**About this task**: Copy out the line that contains "C11: 15nF (CH, DGND) -> none" and the lines after it through the final one in the entries below, exactly, with no other lines.

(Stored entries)
- Opening Delimiter -

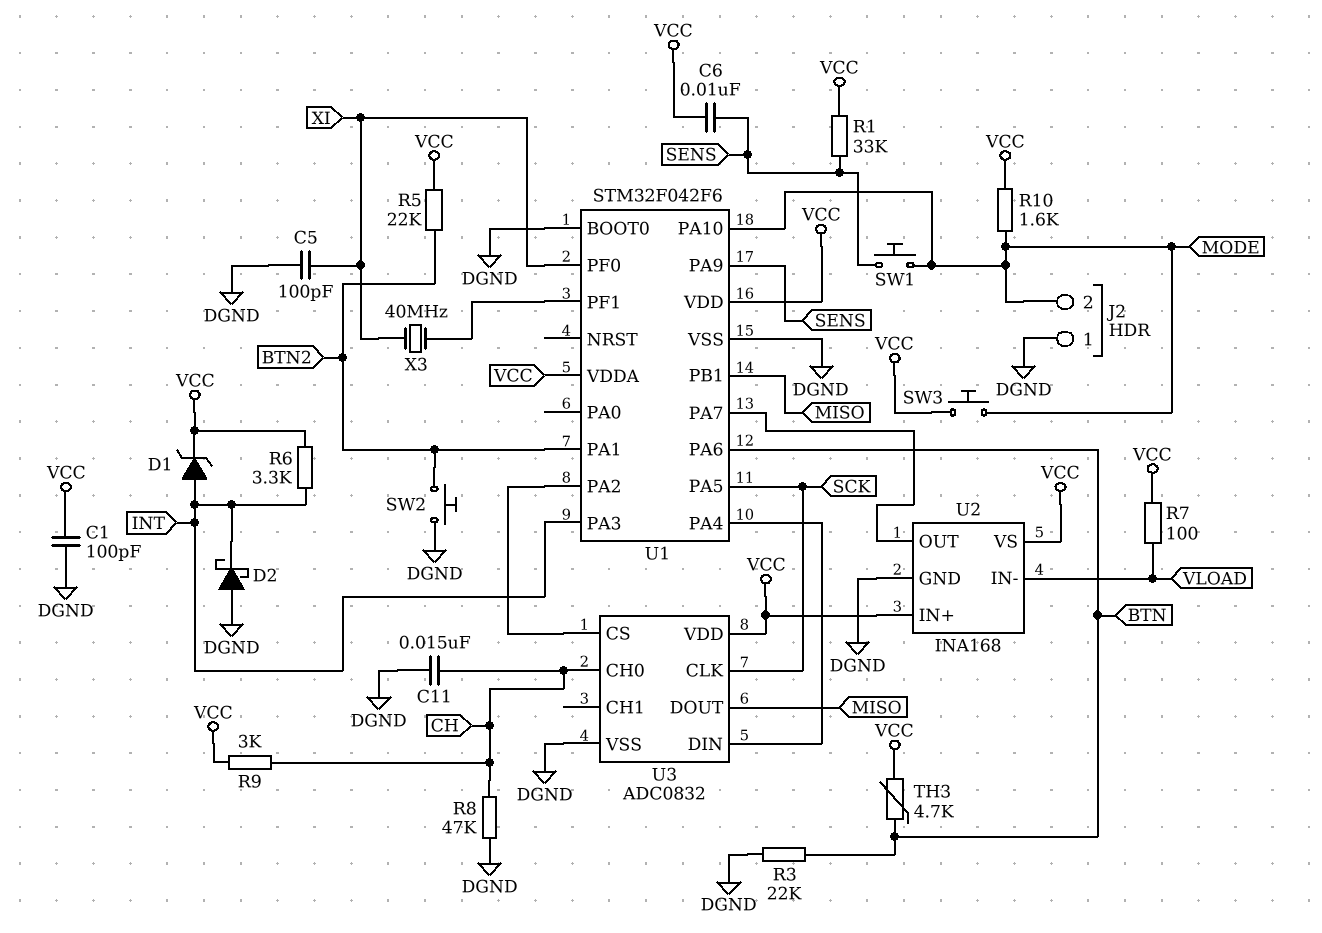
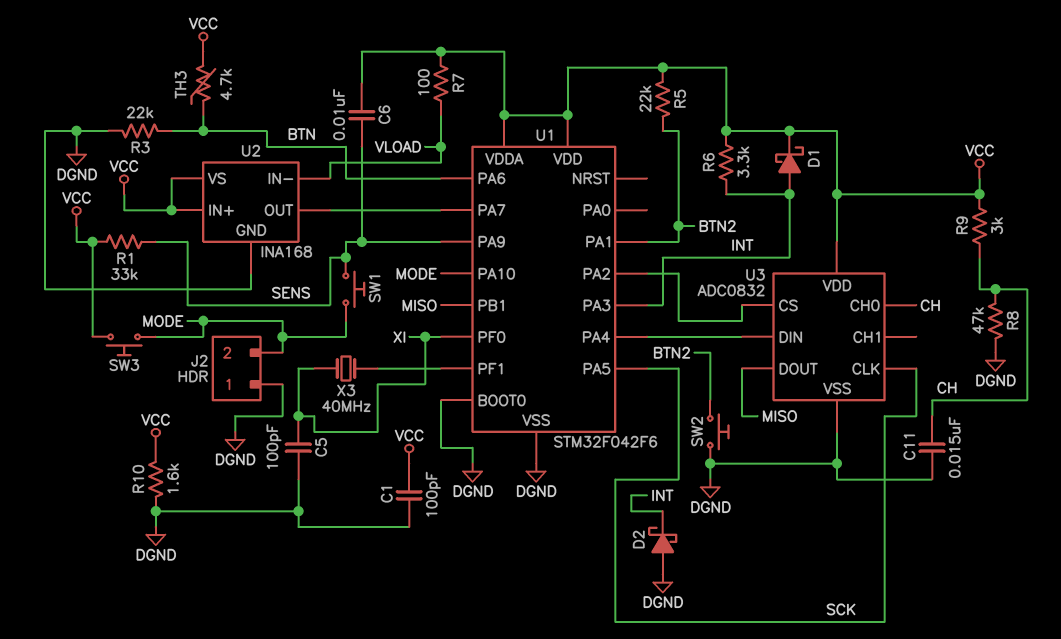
D1: zener (A INT, K VCC) -> schottky (A INT, K VCC)
R10: 1.6k (MODE, VCC) -> 1.6k (DGND, VCC)

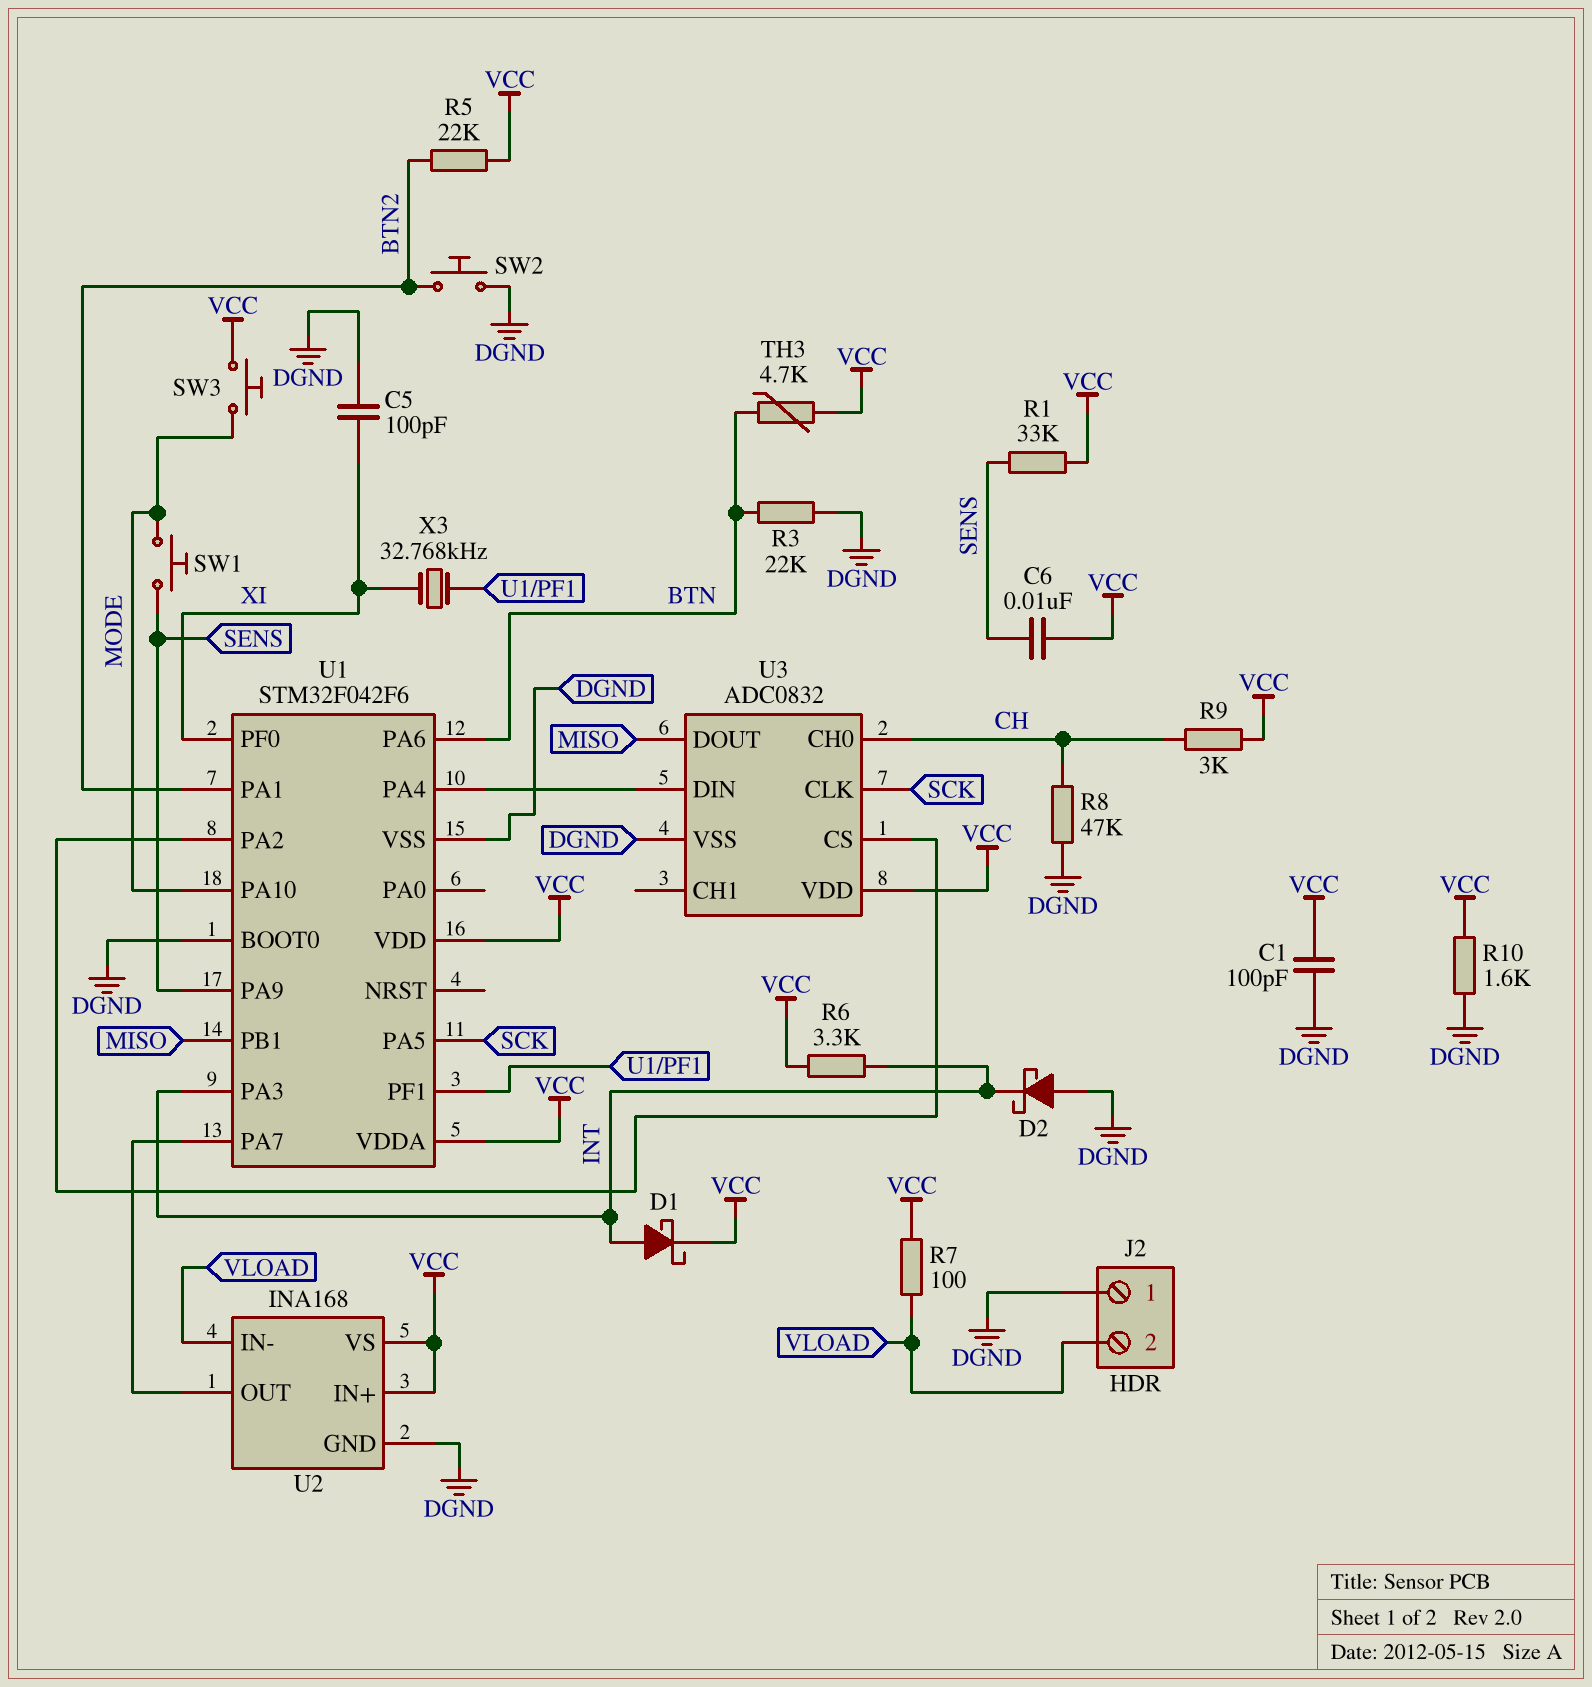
C11: 15nF (CH, DGND) -> none
J2 pin 2: MODE -> VLOAD
X3: 40MHz (U1/PF1, XI) -> 32.768kHz (U1/PF1, XI)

- Closing Delimiter -

**Exercise result**:
C11: 15nF (CH, DGND) -> none
J2 pin 2: MODE -> VLOAD
X3: 40MHz (U1/PF1, XI) -> 32.768kHz (U1/PF1, XI)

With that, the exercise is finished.